» **Exercise objective**:
Where does the word "left" appear in the data? Copy every line that holds it.

» **Dataset**:
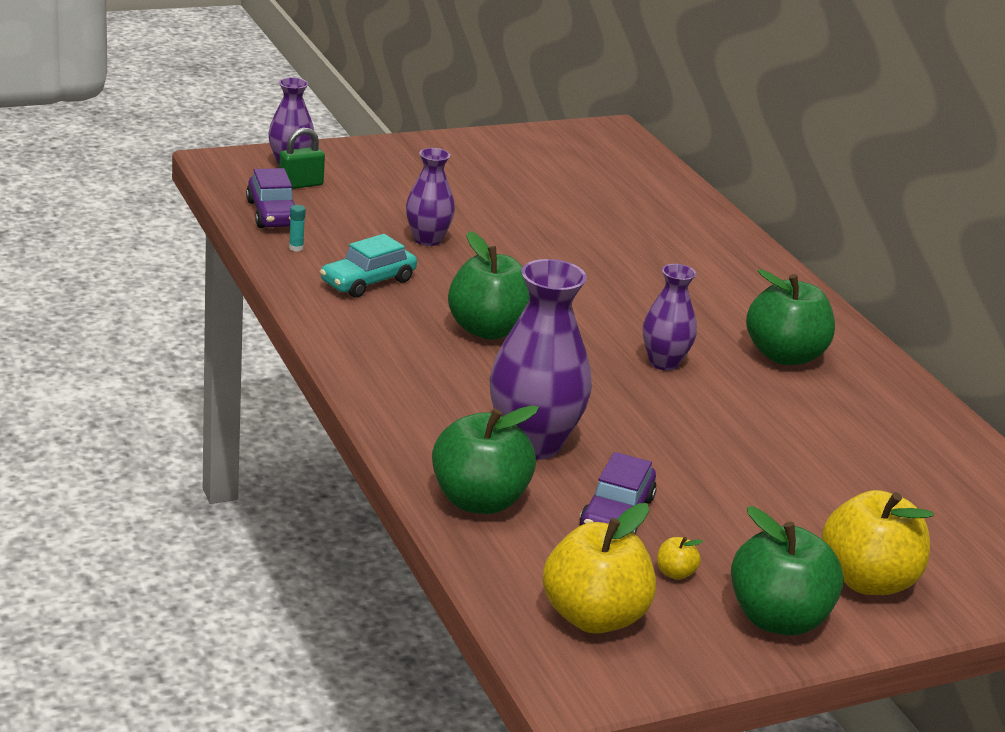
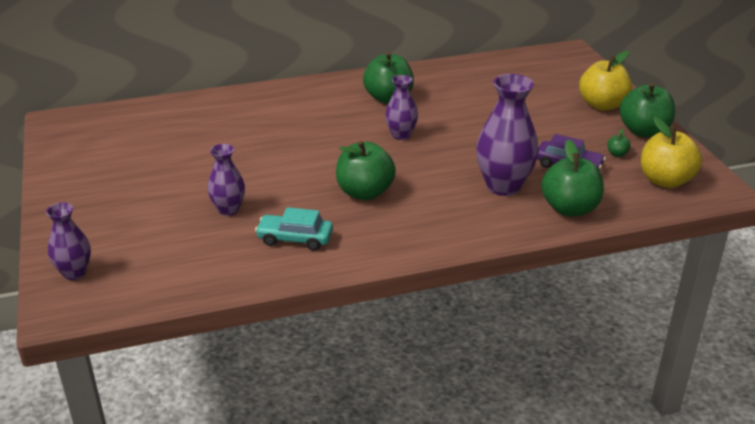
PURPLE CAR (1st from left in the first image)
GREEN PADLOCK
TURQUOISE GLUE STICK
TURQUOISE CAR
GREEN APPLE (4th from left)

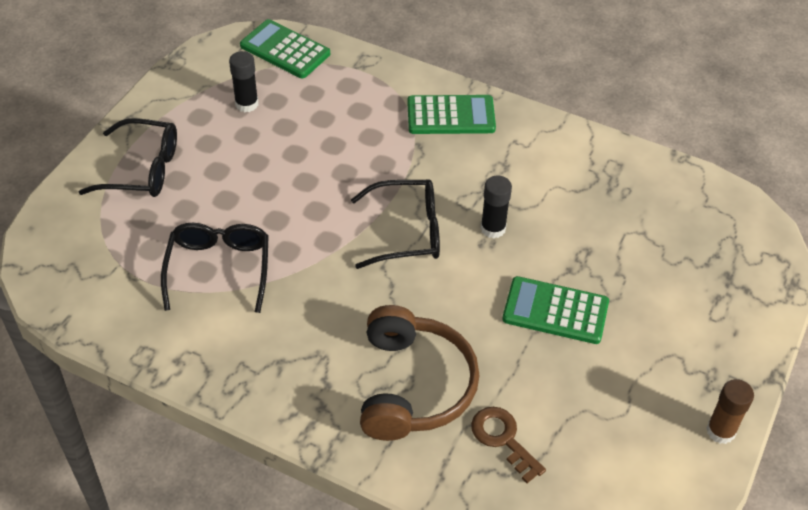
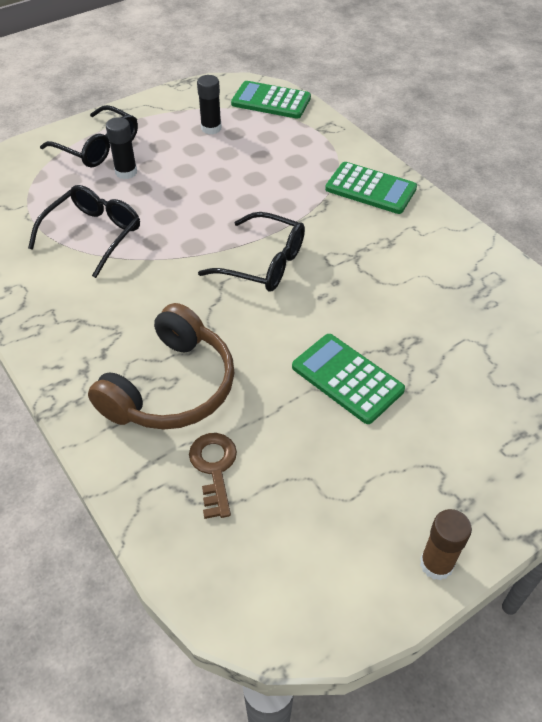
GREEN CALCULATOR (1st from left)
BLACK GLUE STICK (1st from left)

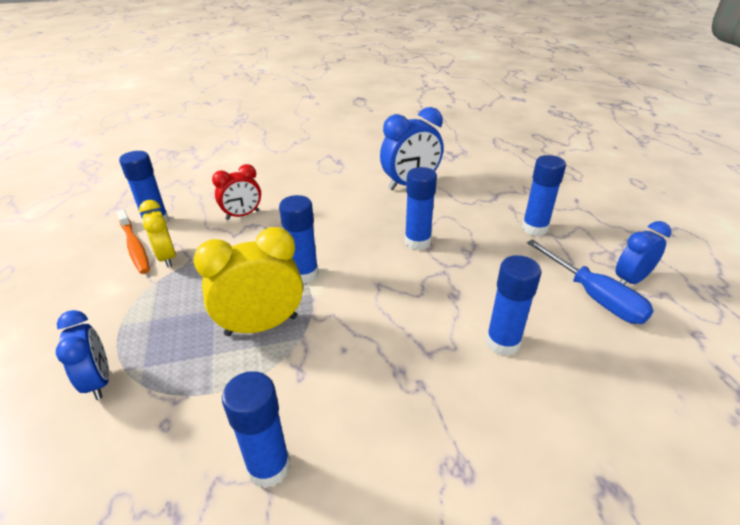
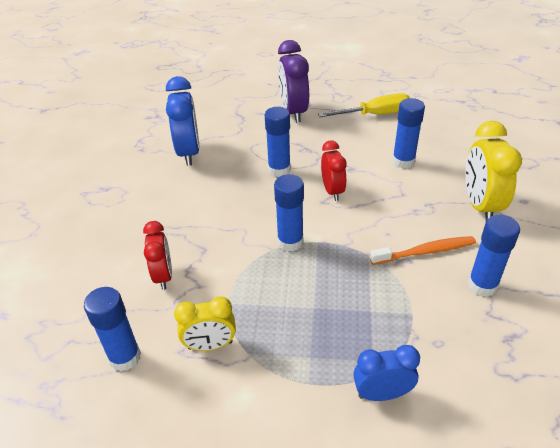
ORANGE TOOTHBRUSH
YELLOW CLOCK (2nd from left)
PURPLE CLOCK
YELLOW SCREWDRIVER
BLUE CLOCK (3rd from left in the first image)
RED CLOCK (2nd from left)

» **Output**:
PURPLE CAR (1st from left in the first image)
GREEN APPLE (4th from left)
GREEN CALCULATOR (1st from left)
BLACK GLUE STICK (1st from left)
YELLOW CLOCK (2nd from left)
BLUE CLOCK (3rd from left in the first image)
RED CLOCK (2nd from left)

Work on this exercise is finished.